▶ _Requirement_
How many lines in the data below contain the word "stained"? Reply with the number alone.

═════ Working data ═════

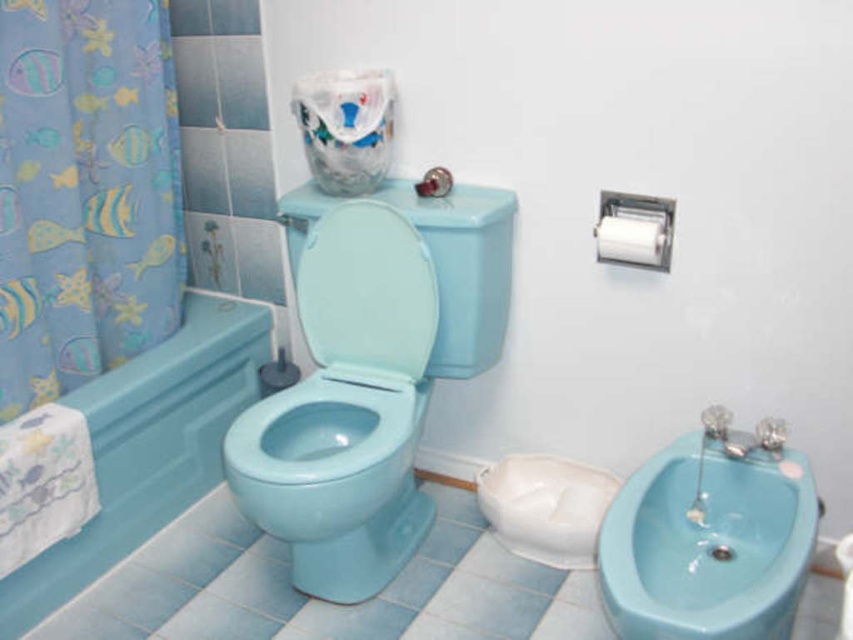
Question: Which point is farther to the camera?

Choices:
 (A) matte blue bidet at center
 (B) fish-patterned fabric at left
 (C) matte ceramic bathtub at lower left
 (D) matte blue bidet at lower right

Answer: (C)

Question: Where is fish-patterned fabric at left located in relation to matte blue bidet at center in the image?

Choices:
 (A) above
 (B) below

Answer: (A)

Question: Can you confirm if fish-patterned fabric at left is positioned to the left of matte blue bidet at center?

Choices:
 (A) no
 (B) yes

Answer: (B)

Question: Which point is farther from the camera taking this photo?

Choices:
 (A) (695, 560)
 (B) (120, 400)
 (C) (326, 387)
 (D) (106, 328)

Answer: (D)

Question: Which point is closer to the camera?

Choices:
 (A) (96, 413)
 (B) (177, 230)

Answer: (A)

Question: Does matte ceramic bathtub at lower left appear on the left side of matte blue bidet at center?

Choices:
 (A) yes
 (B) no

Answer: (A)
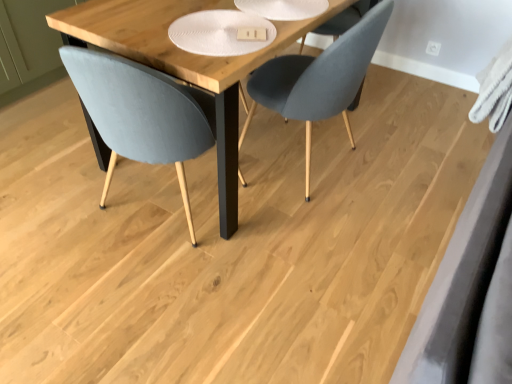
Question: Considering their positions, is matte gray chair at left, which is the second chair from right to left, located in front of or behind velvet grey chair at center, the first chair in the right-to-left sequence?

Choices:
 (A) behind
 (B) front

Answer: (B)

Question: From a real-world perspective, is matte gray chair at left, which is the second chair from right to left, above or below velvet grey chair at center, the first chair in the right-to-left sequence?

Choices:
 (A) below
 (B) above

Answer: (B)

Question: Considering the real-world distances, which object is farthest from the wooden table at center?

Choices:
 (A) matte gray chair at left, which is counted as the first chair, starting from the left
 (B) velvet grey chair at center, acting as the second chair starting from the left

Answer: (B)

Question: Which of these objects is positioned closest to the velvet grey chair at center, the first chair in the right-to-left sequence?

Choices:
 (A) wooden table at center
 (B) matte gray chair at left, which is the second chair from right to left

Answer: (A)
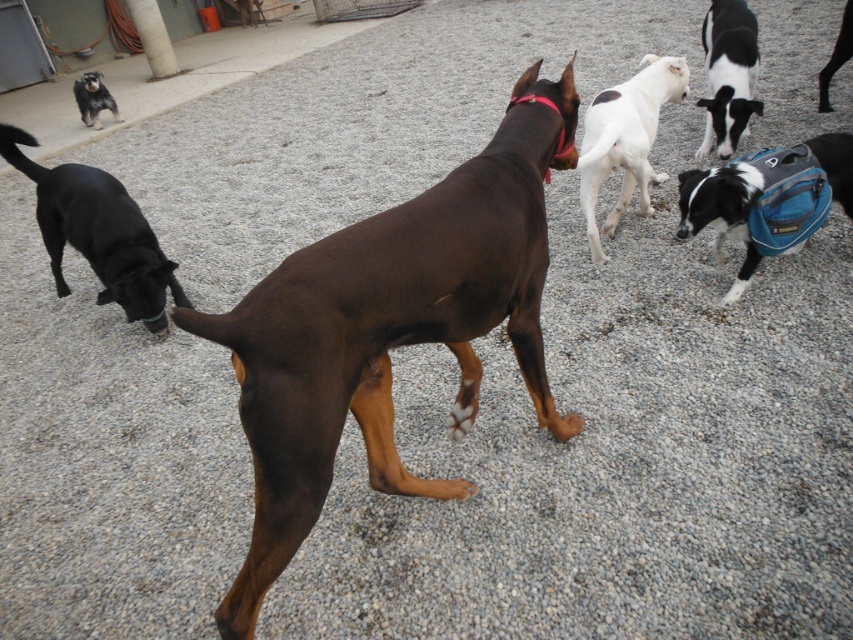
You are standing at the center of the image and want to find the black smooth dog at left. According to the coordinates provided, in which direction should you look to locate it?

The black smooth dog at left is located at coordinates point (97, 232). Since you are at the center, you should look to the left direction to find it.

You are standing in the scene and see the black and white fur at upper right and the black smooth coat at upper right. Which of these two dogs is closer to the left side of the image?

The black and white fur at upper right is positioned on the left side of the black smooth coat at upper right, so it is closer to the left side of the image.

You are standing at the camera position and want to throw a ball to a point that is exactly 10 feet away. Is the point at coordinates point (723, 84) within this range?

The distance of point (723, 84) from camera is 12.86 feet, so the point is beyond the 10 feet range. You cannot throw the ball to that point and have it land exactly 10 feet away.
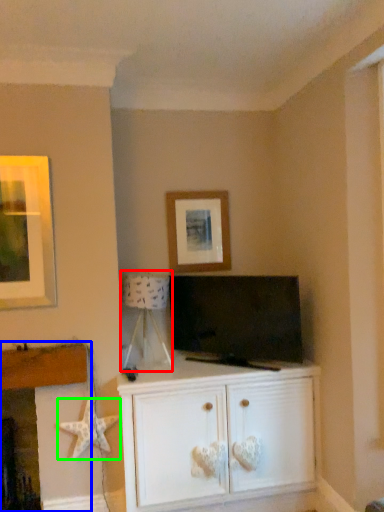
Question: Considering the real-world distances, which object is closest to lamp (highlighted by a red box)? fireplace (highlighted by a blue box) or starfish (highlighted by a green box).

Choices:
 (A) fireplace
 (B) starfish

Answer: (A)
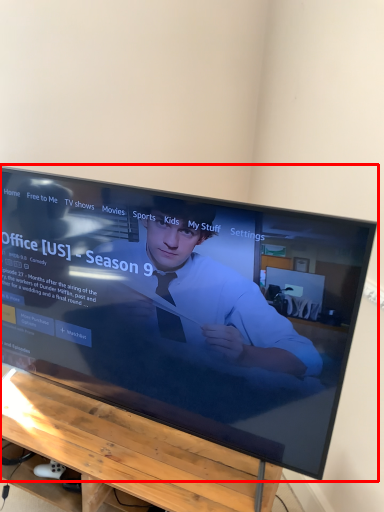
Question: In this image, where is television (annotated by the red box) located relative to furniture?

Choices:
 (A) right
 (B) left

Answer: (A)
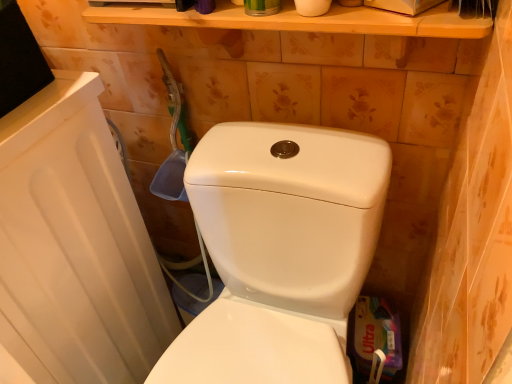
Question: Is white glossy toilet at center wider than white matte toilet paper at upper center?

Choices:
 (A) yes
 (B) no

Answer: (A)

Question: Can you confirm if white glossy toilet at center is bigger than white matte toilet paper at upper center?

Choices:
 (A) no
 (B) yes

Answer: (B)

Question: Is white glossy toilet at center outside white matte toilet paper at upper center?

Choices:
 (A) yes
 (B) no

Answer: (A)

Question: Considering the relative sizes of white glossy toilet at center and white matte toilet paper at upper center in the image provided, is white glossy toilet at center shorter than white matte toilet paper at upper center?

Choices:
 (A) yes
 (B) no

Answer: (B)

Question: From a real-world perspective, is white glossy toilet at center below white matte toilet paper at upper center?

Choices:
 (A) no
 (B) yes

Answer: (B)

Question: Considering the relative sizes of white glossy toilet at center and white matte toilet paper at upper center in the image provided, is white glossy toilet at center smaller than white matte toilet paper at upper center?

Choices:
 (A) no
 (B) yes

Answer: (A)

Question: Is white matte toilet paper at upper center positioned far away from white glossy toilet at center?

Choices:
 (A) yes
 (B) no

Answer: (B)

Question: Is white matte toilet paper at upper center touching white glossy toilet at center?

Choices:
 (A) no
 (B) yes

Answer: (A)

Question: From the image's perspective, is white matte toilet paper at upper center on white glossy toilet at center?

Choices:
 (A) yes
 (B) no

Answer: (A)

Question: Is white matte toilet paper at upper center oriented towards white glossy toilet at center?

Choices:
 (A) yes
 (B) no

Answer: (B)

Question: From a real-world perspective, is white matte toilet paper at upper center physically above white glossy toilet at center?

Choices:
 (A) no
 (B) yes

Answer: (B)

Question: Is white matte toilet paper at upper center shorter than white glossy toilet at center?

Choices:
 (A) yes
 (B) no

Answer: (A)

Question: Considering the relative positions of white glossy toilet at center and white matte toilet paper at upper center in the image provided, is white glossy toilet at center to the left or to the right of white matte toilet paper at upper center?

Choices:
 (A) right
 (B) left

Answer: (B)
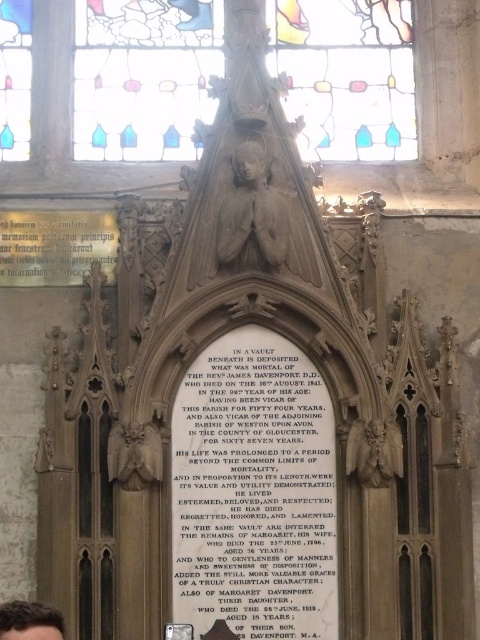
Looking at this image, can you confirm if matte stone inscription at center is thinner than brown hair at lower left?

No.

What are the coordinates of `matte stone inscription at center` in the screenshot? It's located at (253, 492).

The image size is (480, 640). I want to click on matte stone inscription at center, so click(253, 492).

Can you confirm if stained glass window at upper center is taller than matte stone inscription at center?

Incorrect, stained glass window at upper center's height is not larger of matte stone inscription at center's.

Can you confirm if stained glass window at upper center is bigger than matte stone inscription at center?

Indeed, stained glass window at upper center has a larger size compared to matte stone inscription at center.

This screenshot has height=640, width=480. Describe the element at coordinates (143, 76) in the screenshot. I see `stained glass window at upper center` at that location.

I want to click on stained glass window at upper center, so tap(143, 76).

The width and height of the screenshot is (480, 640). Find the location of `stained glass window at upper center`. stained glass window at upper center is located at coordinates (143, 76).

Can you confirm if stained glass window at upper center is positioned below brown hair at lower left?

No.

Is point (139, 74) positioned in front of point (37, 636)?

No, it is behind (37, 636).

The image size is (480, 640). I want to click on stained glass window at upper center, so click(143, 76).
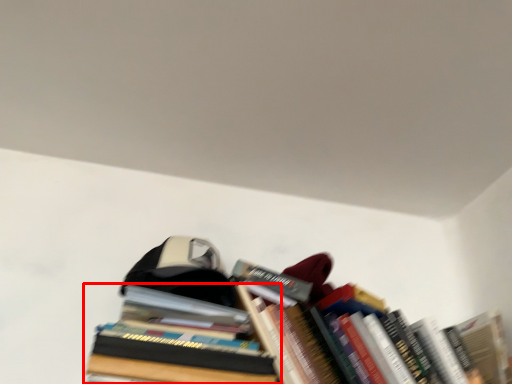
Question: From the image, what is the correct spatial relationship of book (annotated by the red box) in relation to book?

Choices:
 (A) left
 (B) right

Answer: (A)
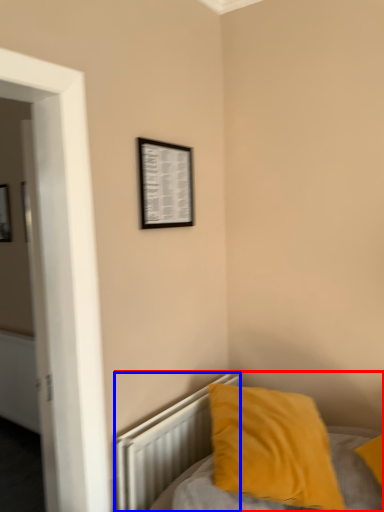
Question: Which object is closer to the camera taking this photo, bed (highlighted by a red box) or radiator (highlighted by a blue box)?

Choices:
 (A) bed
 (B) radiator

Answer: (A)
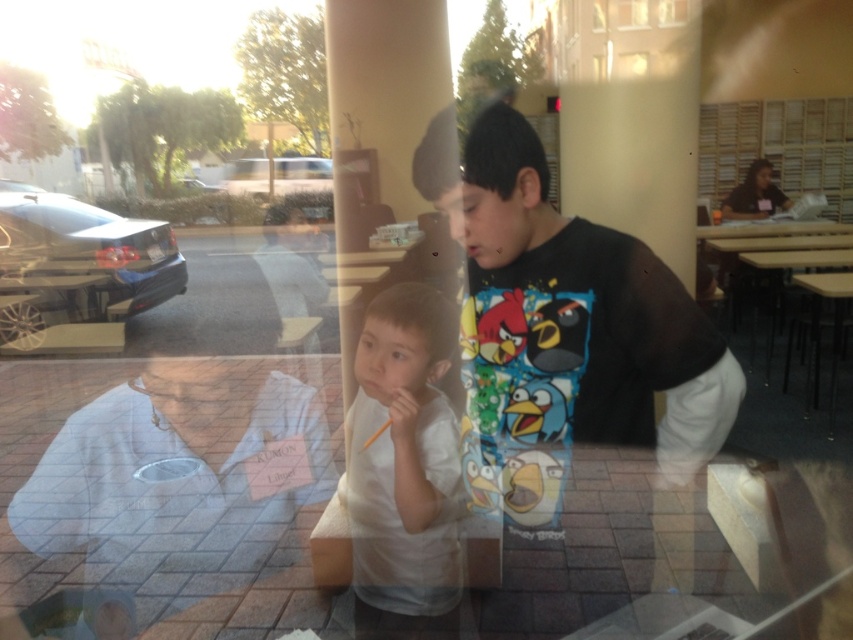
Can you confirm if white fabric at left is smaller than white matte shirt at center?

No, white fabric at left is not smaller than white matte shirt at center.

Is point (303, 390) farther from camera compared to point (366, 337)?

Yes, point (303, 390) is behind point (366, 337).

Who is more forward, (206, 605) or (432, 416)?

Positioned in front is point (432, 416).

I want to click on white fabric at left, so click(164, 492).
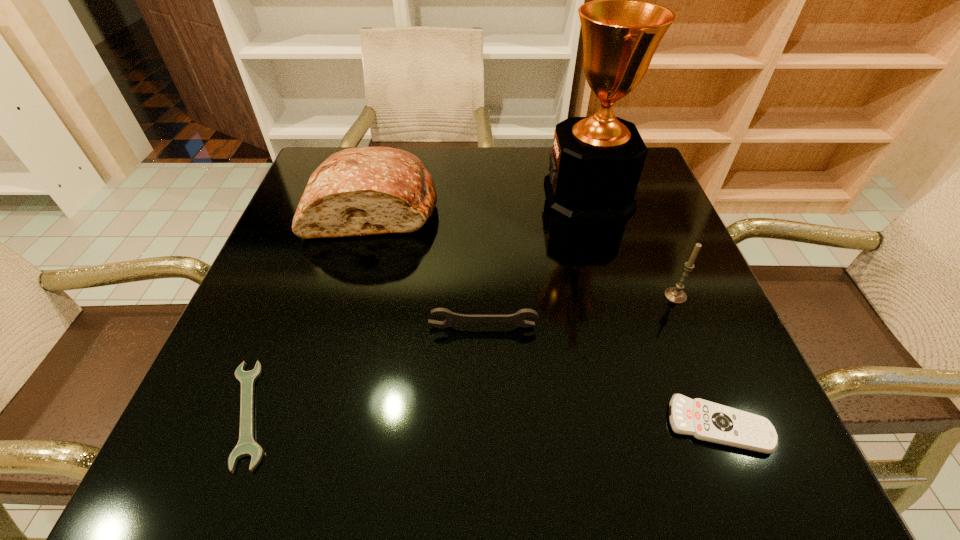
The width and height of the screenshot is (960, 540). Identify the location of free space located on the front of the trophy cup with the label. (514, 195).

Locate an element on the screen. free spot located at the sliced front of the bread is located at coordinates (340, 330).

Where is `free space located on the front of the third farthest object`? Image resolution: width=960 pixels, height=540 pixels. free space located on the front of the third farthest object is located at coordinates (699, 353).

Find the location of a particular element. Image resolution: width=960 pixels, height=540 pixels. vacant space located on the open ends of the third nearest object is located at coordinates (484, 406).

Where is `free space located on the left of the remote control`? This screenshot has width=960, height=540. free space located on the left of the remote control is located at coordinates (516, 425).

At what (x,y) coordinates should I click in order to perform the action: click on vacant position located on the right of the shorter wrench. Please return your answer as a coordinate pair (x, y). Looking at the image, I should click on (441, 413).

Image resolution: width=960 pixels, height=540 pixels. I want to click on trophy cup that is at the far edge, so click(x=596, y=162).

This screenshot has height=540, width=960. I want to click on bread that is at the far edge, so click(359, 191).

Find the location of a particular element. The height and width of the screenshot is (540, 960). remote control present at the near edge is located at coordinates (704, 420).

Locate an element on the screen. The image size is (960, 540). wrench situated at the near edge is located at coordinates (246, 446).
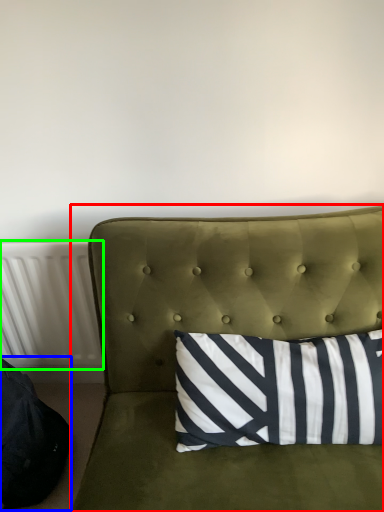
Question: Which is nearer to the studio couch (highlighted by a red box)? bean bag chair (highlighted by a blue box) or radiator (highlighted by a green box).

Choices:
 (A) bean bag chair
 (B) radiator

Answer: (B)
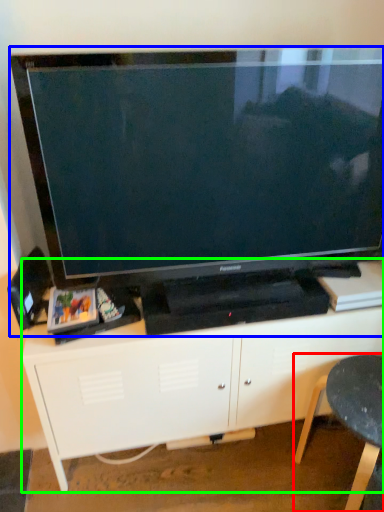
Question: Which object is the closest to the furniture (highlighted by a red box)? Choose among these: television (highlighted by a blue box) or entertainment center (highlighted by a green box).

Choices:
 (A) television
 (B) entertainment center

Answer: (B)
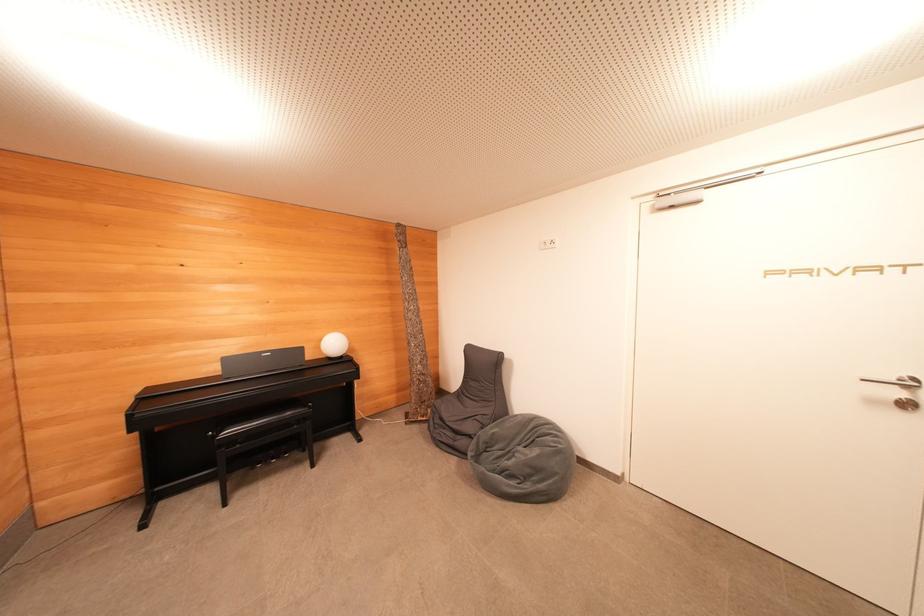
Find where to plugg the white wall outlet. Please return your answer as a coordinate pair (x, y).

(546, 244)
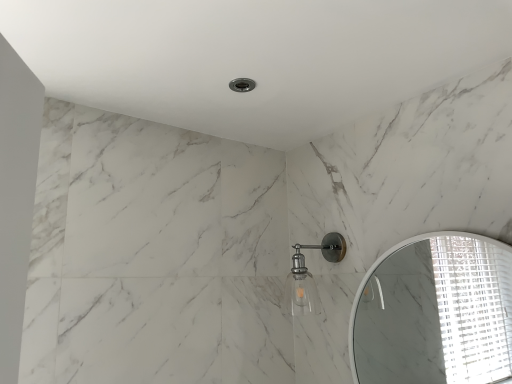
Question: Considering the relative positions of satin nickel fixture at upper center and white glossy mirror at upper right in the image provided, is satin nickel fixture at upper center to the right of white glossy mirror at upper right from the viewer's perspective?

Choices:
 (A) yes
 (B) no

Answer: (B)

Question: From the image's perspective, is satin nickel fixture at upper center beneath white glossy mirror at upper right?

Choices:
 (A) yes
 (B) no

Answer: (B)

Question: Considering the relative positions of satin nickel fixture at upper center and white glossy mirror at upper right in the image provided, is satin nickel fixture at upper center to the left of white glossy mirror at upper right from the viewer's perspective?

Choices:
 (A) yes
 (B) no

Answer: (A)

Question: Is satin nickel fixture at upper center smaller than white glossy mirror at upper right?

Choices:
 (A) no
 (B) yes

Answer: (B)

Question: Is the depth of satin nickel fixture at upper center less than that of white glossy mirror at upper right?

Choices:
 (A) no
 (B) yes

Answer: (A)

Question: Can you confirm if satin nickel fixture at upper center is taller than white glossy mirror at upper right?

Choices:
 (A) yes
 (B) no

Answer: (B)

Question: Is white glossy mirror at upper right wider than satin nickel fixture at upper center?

═════

▶ _Task solution_
9